**STATED TASK**
Reproduce the following items verbatim, line for line.

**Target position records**
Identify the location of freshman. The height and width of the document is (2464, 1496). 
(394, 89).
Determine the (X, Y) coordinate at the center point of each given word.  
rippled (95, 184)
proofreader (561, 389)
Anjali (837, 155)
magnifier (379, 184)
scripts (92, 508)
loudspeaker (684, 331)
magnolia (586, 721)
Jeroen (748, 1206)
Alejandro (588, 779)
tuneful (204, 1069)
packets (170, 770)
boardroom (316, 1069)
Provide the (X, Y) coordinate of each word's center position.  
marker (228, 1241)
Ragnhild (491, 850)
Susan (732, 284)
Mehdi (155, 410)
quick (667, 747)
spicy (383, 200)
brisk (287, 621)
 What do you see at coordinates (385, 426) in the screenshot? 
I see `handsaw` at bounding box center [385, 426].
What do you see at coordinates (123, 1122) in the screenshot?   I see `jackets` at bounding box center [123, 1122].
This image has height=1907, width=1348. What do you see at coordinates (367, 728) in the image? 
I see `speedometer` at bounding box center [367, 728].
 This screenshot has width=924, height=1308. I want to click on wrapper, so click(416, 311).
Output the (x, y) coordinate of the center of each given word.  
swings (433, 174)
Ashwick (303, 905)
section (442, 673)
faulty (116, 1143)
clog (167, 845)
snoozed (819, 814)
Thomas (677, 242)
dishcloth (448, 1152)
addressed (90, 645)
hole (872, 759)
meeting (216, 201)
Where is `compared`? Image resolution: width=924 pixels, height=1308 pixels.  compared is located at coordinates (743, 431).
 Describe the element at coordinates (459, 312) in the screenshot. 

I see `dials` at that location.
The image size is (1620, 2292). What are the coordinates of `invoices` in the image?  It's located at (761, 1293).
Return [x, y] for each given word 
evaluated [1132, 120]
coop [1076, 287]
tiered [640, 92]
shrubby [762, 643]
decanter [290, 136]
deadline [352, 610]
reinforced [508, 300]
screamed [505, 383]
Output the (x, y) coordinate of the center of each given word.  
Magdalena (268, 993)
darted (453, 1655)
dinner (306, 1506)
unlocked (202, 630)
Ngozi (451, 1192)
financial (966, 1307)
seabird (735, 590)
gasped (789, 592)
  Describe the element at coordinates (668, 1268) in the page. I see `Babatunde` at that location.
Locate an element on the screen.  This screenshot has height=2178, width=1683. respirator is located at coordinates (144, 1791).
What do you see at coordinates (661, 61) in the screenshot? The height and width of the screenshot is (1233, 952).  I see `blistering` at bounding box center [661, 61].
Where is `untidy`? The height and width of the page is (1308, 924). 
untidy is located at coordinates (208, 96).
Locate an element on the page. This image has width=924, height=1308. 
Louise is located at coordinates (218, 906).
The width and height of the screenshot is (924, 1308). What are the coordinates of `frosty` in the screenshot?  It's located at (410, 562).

**EXPECTED ANSWER**
Identify the location of freshman. The height and width of the document is (2464, 1496). 
(394, 89).
Determine the (X, Y) coordinate at the center point of each given word.  
rippled (95, 184)
proofreader (561, 389)
Anjali (837, 155)
magnifier (379, 184)
scripts (92, 508)
loudspeaker (684, 331)
magnolia (586, 721)
Jeroen (748, 1206)
Alejandro (588, 779)
tuneful (204, 1069)
packets (170, 770)
boardroom (316, 1069)
Provide the (X, Y) coordinate of each word's center position.  
marker (228, 1241)
Ragnhild (491, 850)
Susan (732, 284)
Mehdi (155, 410)
quick (667, 747)
spicy (383, 200)
brisk (287, 621)
 What do you see at coordinates (385, 426) in the screenshot? 
I see `handsaw` at bounding box center [385, 426].
What do you see at coordinates (123, 1122) in the screenshot?   I see `jackets` at bounding box center [123, 1122].
This image has height=1907, width=1348. What do you see at coordinates (367, 728) in the image? 
I see `speedometer` at bounding box center [367, 728].
 This screenshot has width=924, height=1308. I want to click on wrapper, so click(416, 311).
Output the (x, y) coordinate of the center of each given word.  
swings (433, 174)
Ashwick (303, 905)
section (442, 673)
faulty (116, 1143)
clog (167, 845)
snoozed (819, 814)
Thomas (677, 242)
dishcloth (448, 1152)
addressed (90, 645)
hole (872, 759)
meeting (216, 201)
Where is `compared`? Image resolution: width=924 pixels, height=1308 pixels.  compared is located at coordinates (743, 431).
 Describe the element at coordinates (459, 312) in the screenshot. 

I see `dials` at that location.
The image size is (1620, 2292). What are the coordinates of `invoices` in the image?  It's located at (761, 1293).
Return [x, y] for each given word 
evaluated [1132, 120]
coop [1076, 287]
tiered [640, 92]
shrubby [762, 643]
decanter [290, 136]
deadline [352, 610]
reinforced [508, 300]
screamed [505, 383]
Output the (x, y) coordinate of the center of each given word.  
Magdalena (268, 993)
darted (453, 1655)
dinner (306, 1506)
unlocked (202, 630)
Ngozi (451, 1192)
financial (966, 1307)
seabird (735, 590)
gasped (789, 592)
  Describe the element at coordinates (668, 1268) in the page. I see `Babatunde` at that location.
Locate an element on the screen.  This screenshot has height=2178, width=1683. respirator is located at coordinates (144, 1791).
What do you see at coordinates (661, 61) in the screenshot? The height and width of the screenshot is (1233, 952).  I see `blistering` at bounding box center [661, 61].
Where is `untidy`? The height and width of the page is (1308, 924). 
untidy is located at coordinates (208, 96).
Locate an element on the page. This image has width=924, height=1308. 
Louise is located at coordinates (218, 906).
The width and height of the screenshot is (924, 1308). What are the coordinates of `frosty` in the screenshot?  It's located at (410, 562).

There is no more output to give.